Your instructions: Please transcribe the data below in full. Omit any picture you find in it.

Coordinate-based change listings
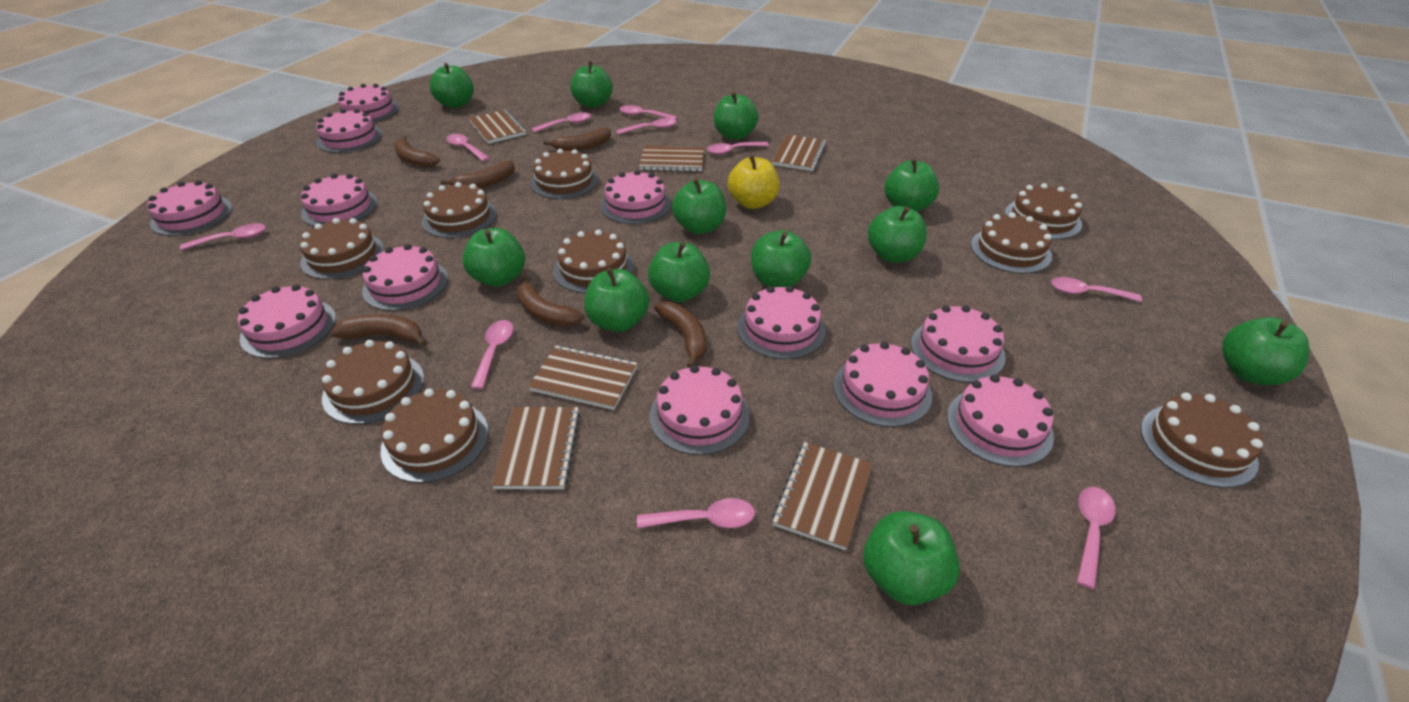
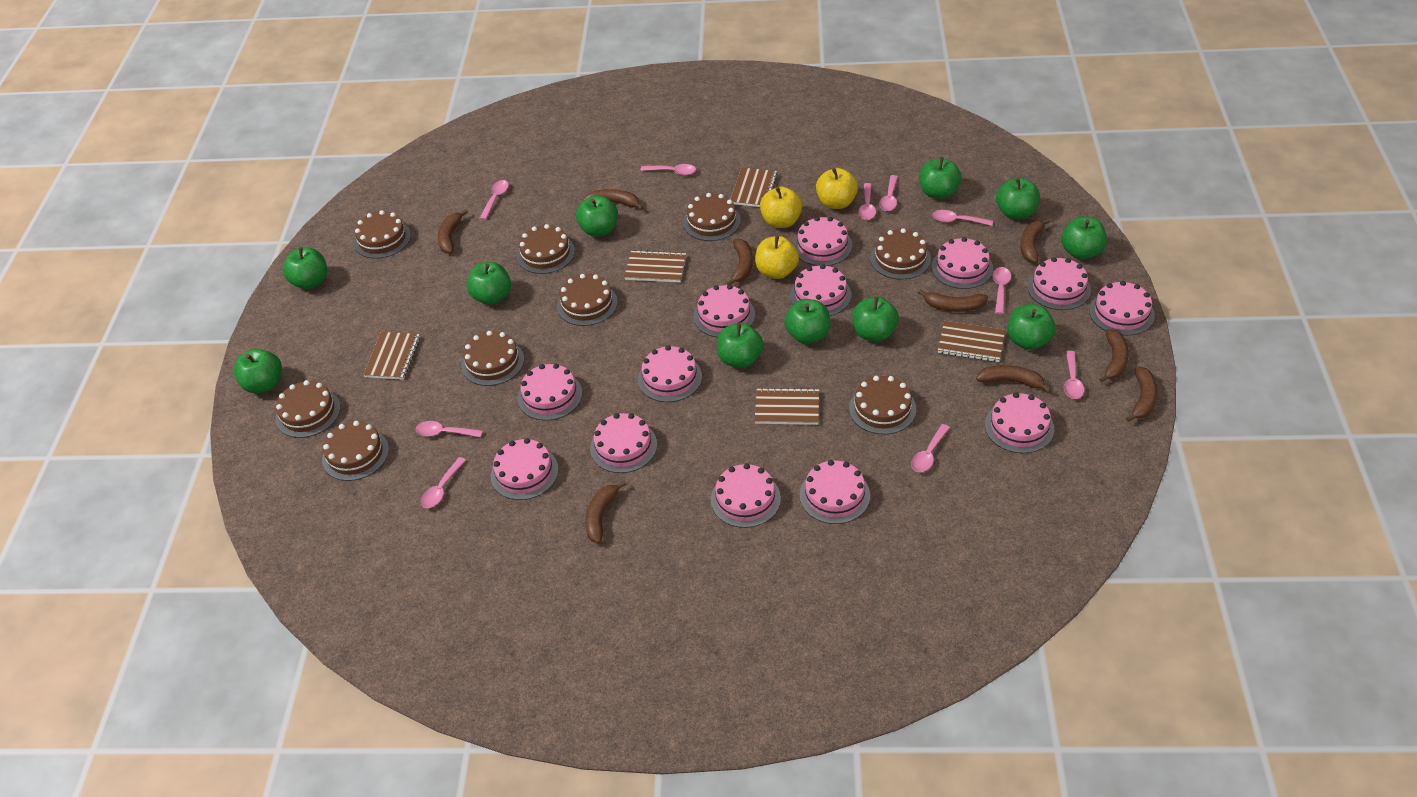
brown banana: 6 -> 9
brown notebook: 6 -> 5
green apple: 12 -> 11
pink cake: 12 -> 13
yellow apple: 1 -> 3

Response box:
brown banana: 6 -> 9
brown notebook: 6 -> 5
green apple: 12 -> 11
pink cake: 12 -> 13
yellow apple: 1 -> 3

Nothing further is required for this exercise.